_PROMPT_
Would you repeat the data below exactly, taking out the images?
+ + + + +
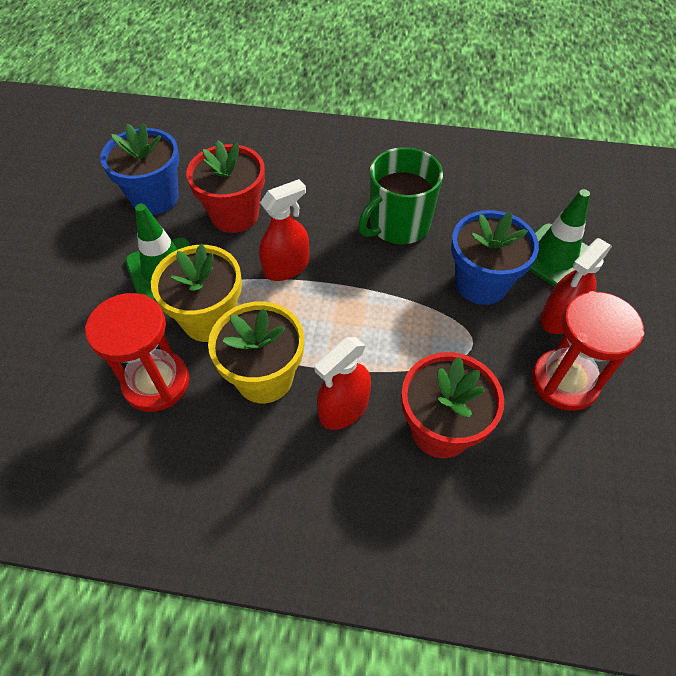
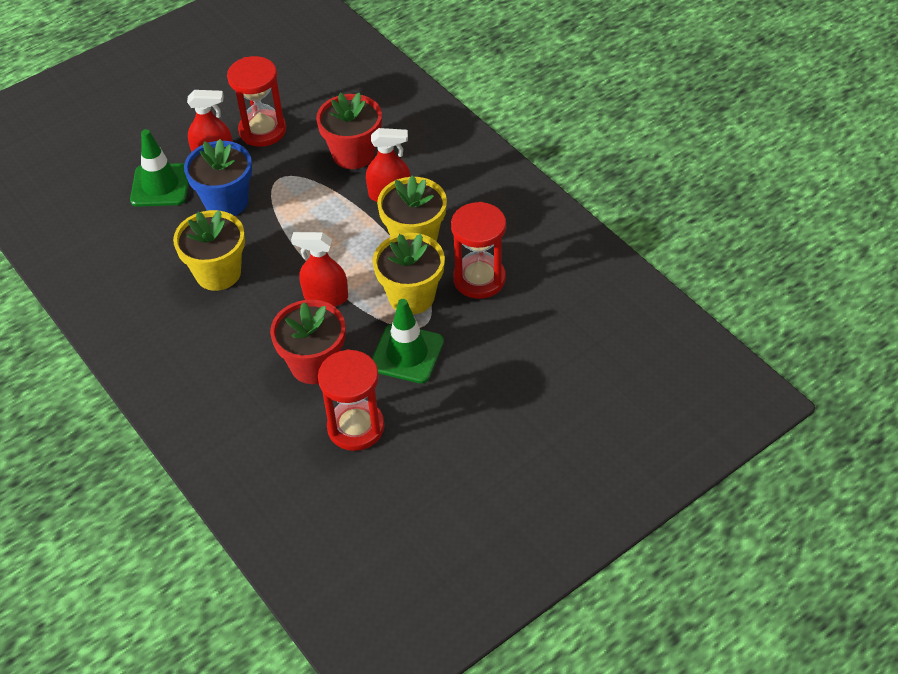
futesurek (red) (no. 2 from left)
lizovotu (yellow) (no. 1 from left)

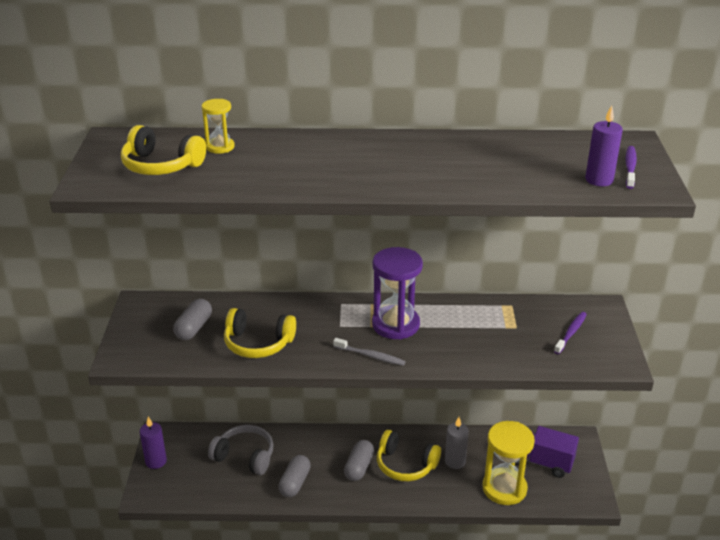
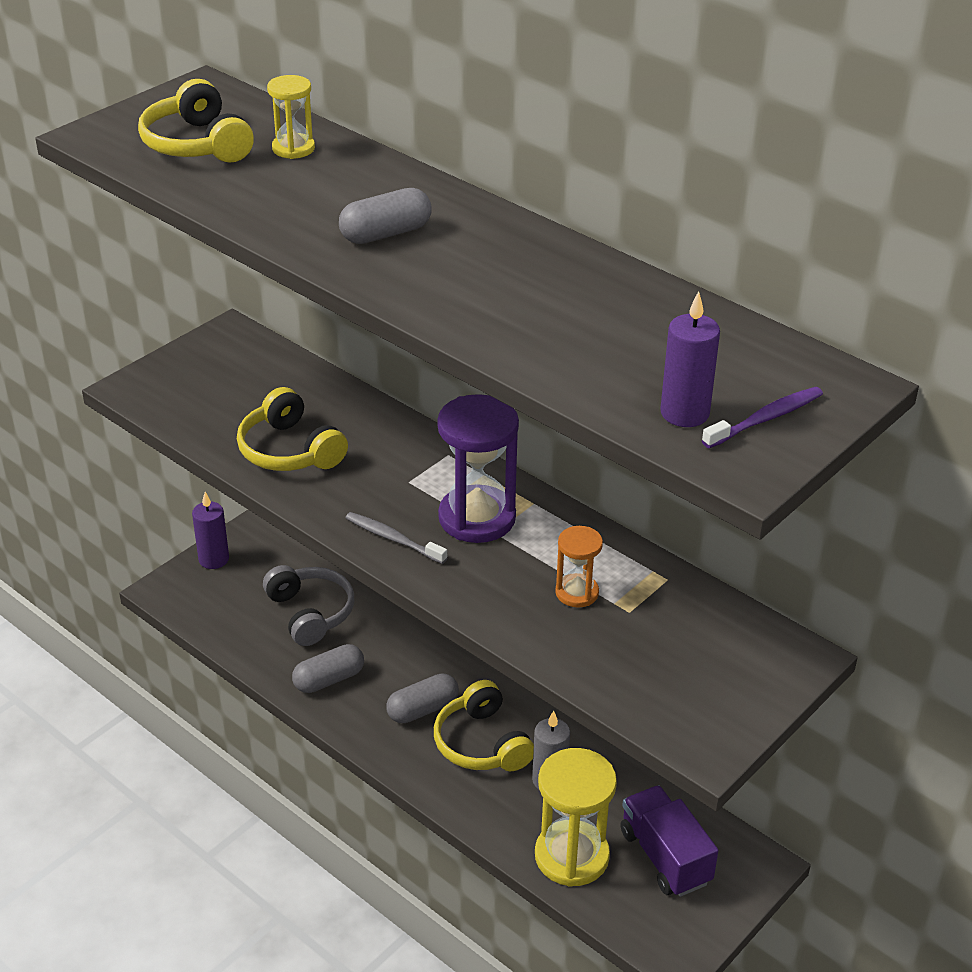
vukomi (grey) (no. 2 from left)
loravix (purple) (no. 1 from left in the first image)
loravix (grey)
futesurek (orange)

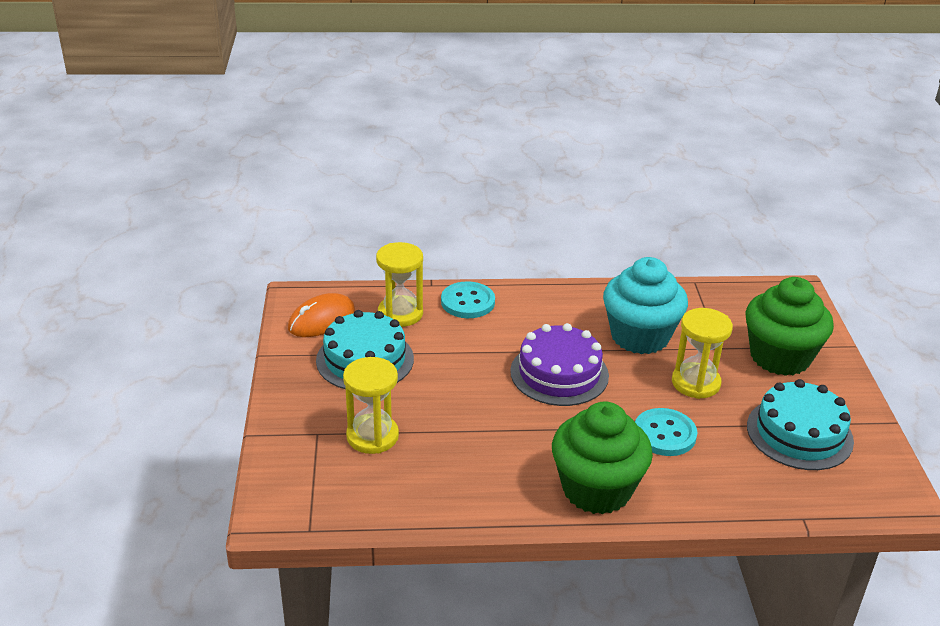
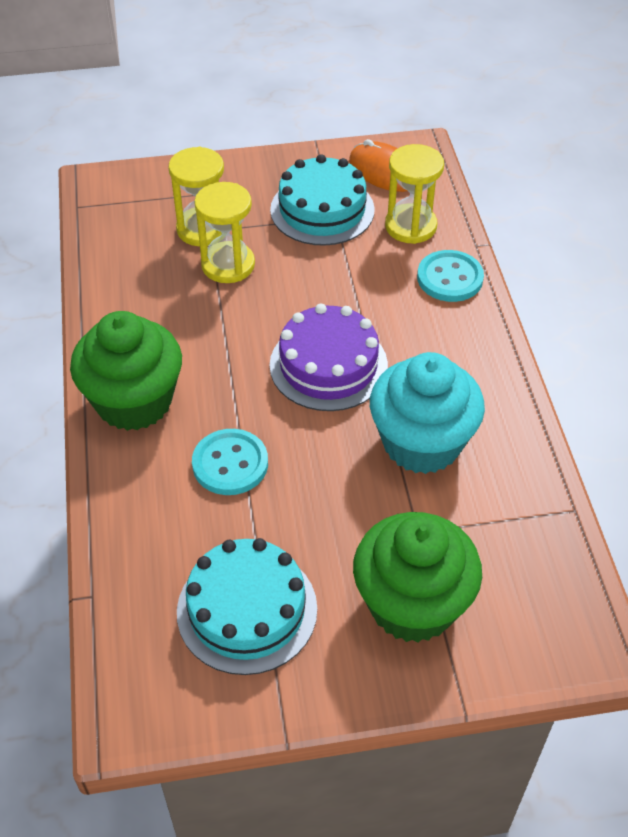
futesurek (yellow) (no. 2 from left)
+ + + + +
_OUTPUT FOR THIS EXERCISE_
futesurek (red) (no. 2 from left)
lizovotu (yellow) (no. 1 from left)

vukomi (grey) (no. 2 from left)
loravix (purple) (no. 1 from left in the first image)
loravix (grey)
futesurek (orange)

futesurek (yellow) (no. 2 from left)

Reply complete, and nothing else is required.